RECORD EXCERPTS –
*** Block opens ***
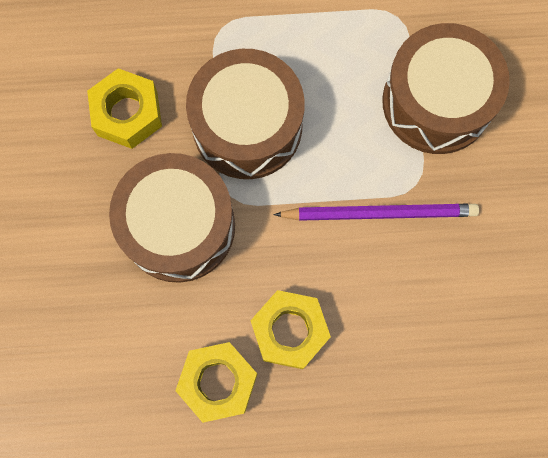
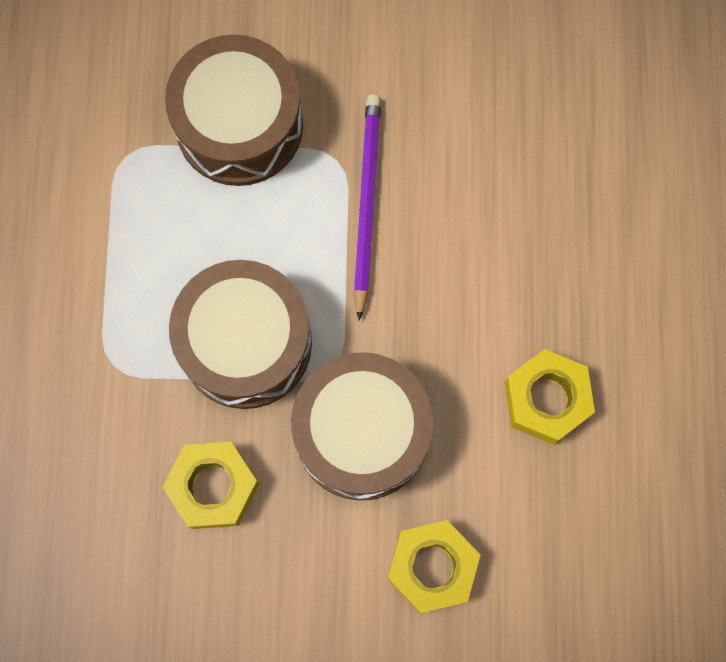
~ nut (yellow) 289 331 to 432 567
*** Block closes ***
*** Block opens ***
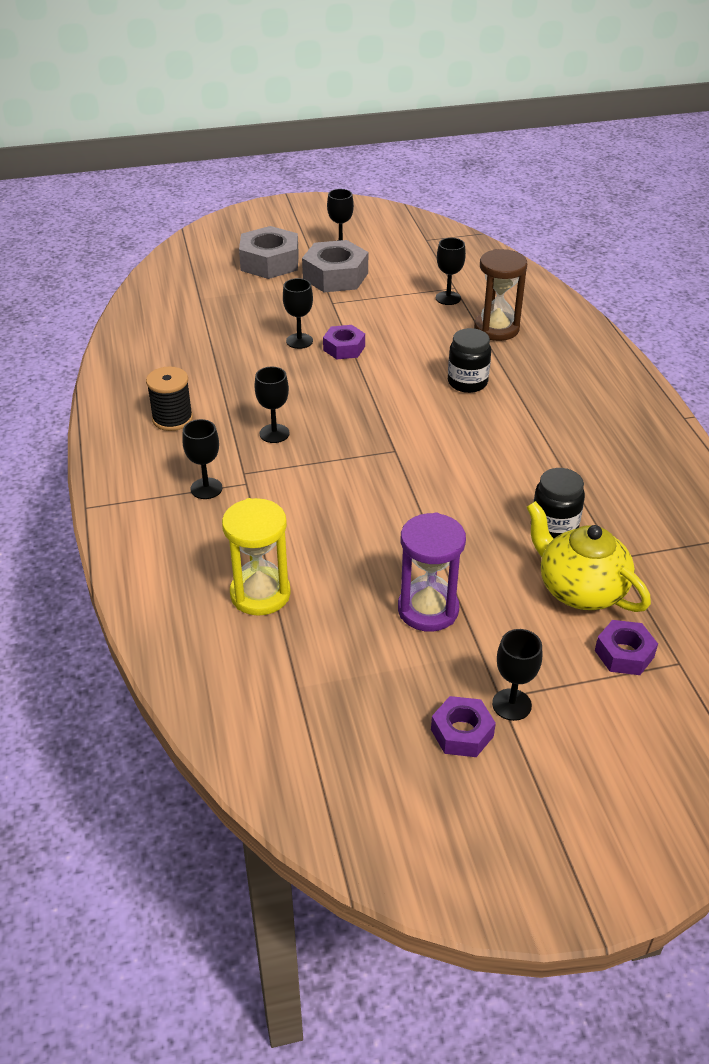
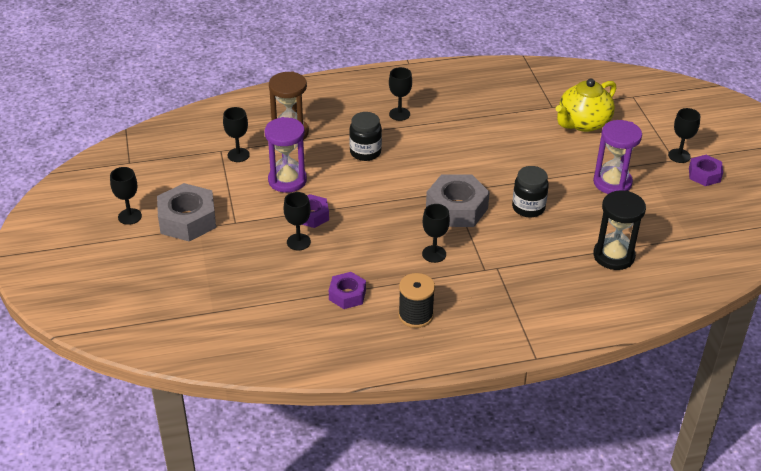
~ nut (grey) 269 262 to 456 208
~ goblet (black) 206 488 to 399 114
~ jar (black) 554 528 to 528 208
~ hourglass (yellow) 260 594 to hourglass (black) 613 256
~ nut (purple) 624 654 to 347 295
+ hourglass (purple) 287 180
*** Block closes ***
*** Block opens ***
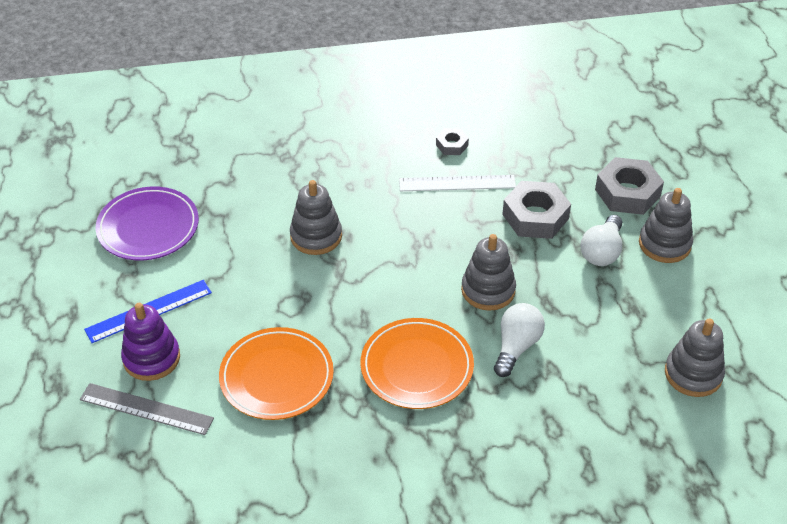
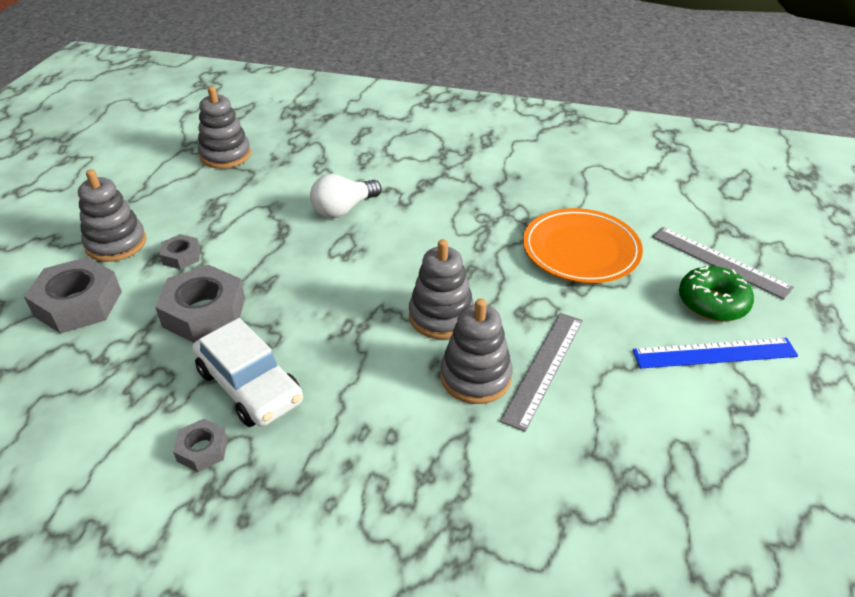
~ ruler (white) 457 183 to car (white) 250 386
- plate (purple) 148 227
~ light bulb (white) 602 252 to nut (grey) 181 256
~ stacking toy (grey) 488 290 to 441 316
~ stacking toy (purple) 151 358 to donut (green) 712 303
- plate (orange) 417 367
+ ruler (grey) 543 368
*** Block closes ***
ASSIGNED TASK – In the listing above, find the line containing "262 to 456 208" and the line containing "(purple) 287 180". Output them and every line between, exactly, and nothing else.

SOLUTION –
~ nut (grey) 269 262 to 456 208
~ goblet (black) 206 488 to 399 114
~ jar (black) 554 528 to 528 208
~ hourglass (yellow) 260 594 to hourglass (black) 613 256
~ nut (purple) 624 654 to 347 295
+ hourglass (purple) 287 180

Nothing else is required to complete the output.